*SUPPLIED RECORDS*
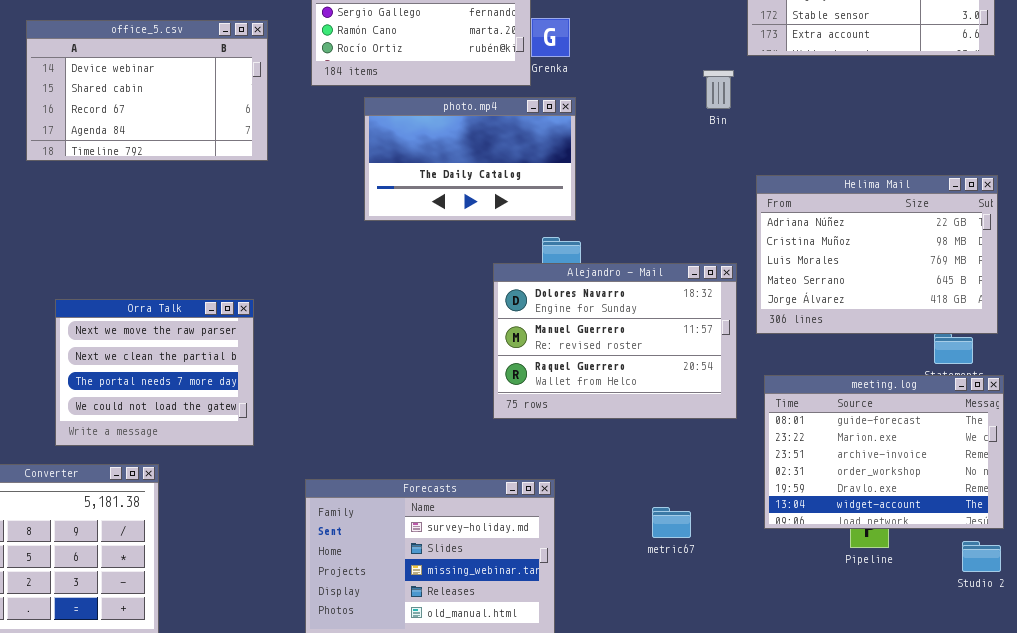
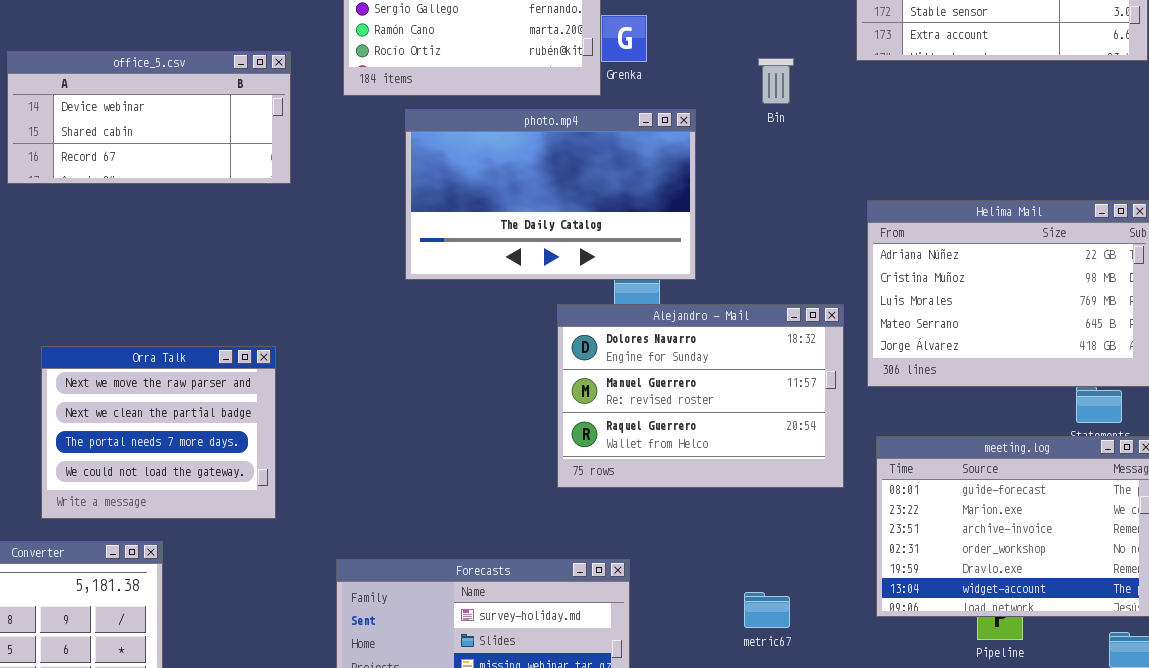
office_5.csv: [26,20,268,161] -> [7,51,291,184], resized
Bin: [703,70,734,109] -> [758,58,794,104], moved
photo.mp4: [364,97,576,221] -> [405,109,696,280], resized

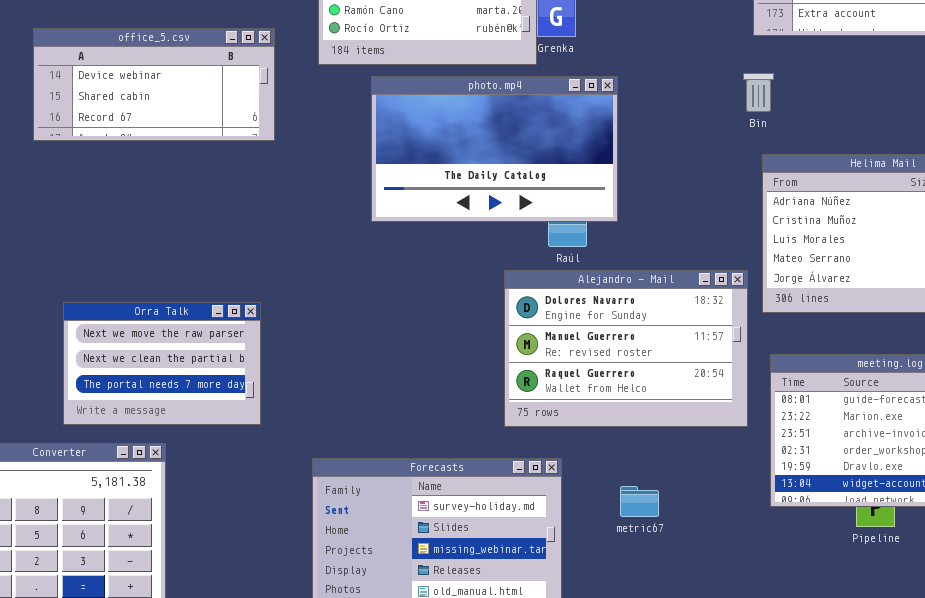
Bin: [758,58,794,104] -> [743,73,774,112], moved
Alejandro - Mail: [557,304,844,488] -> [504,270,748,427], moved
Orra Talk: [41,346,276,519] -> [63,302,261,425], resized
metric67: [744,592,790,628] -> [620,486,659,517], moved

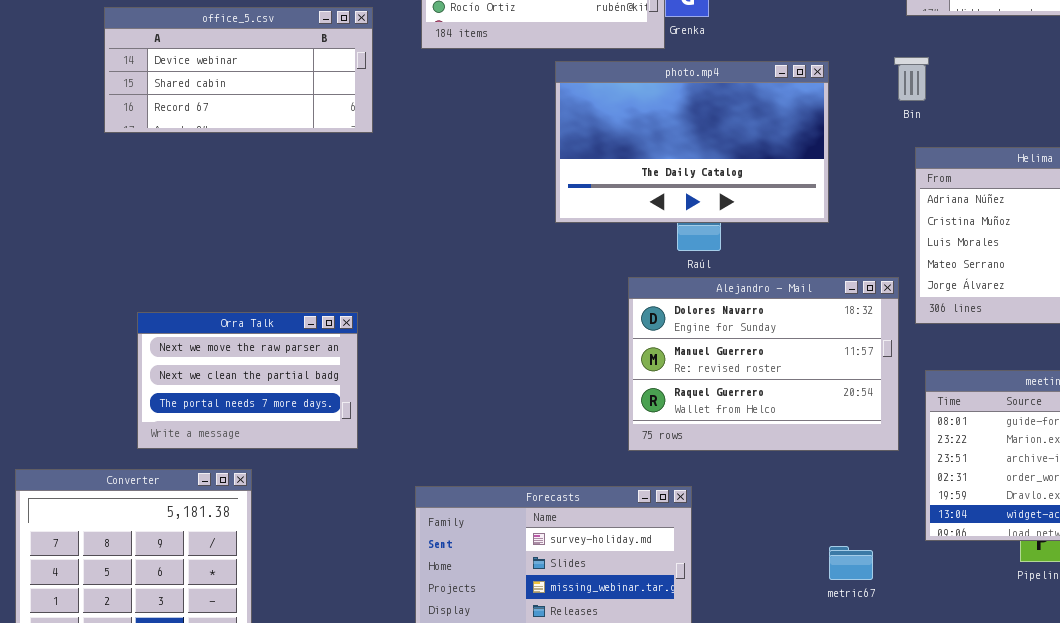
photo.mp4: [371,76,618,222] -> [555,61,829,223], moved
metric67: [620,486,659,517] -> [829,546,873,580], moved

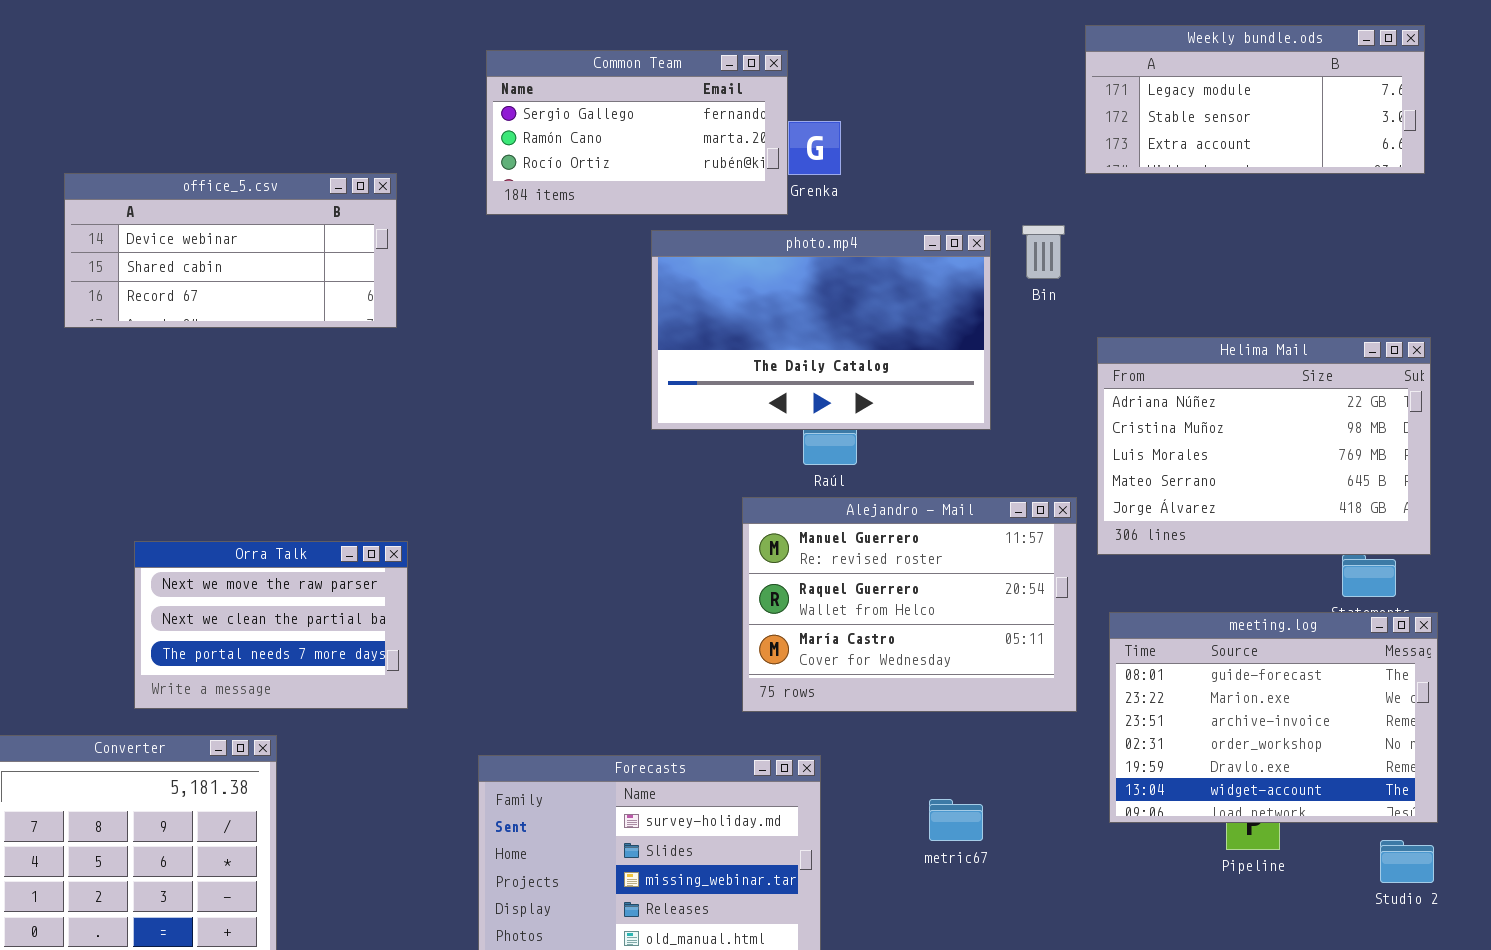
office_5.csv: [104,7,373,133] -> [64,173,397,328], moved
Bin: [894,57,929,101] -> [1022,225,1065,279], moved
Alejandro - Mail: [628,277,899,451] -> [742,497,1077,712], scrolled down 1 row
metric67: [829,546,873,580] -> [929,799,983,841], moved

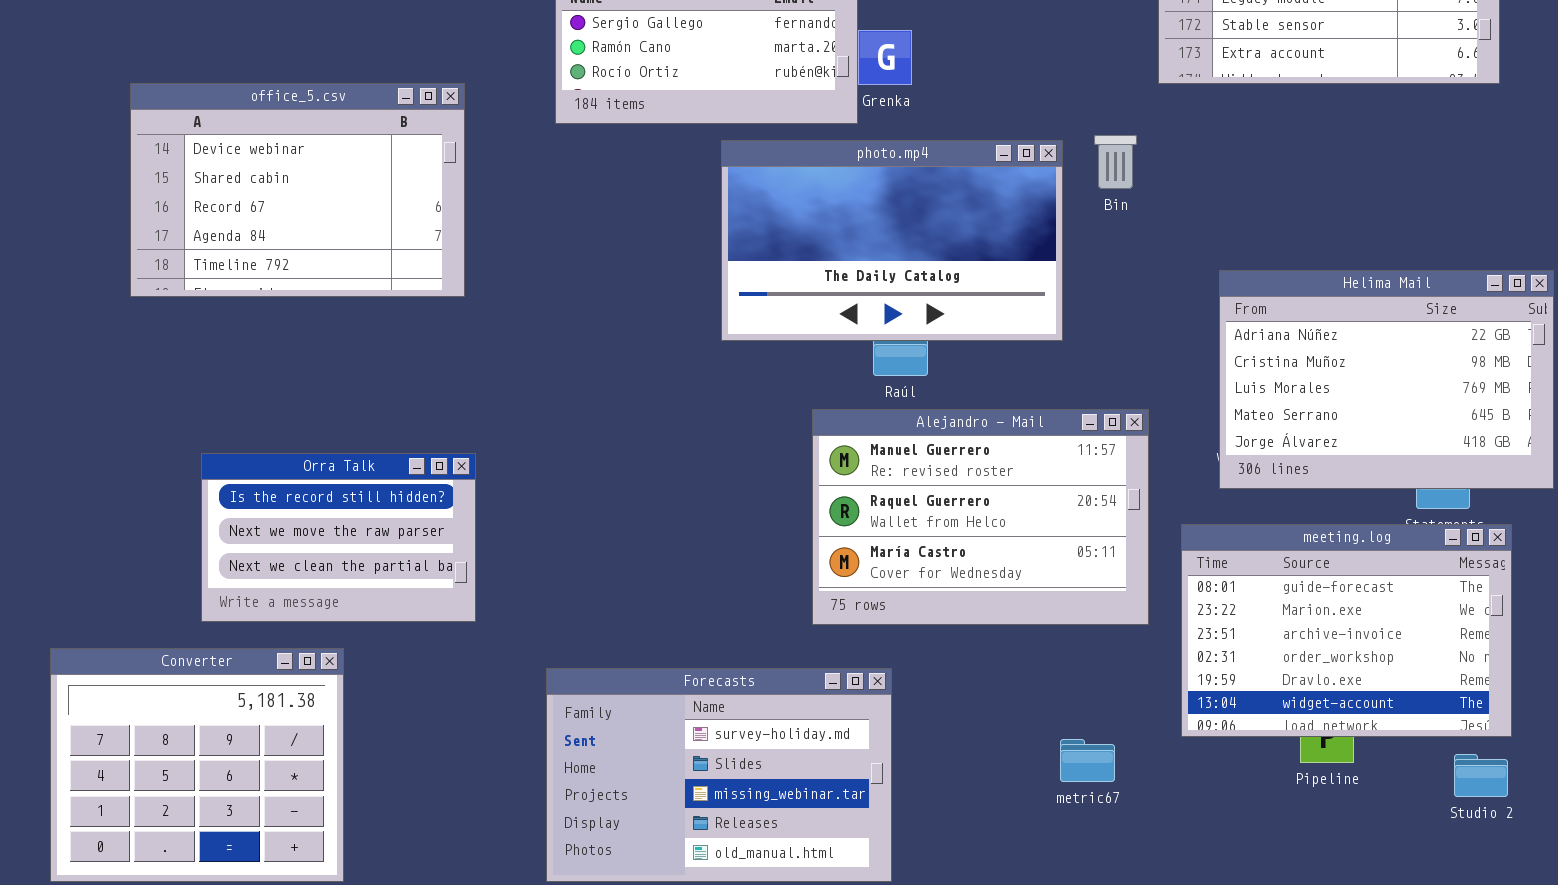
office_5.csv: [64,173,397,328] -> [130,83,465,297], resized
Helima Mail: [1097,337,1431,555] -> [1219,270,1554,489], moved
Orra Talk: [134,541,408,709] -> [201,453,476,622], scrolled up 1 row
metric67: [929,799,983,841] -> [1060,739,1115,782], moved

*INSTRUCTIONS FOR THE TASK*
Please state how many lines in the listing contain the string "Talk", and give nothing besides that number.

*OUTPUT FOR THIS EXERCISE*
2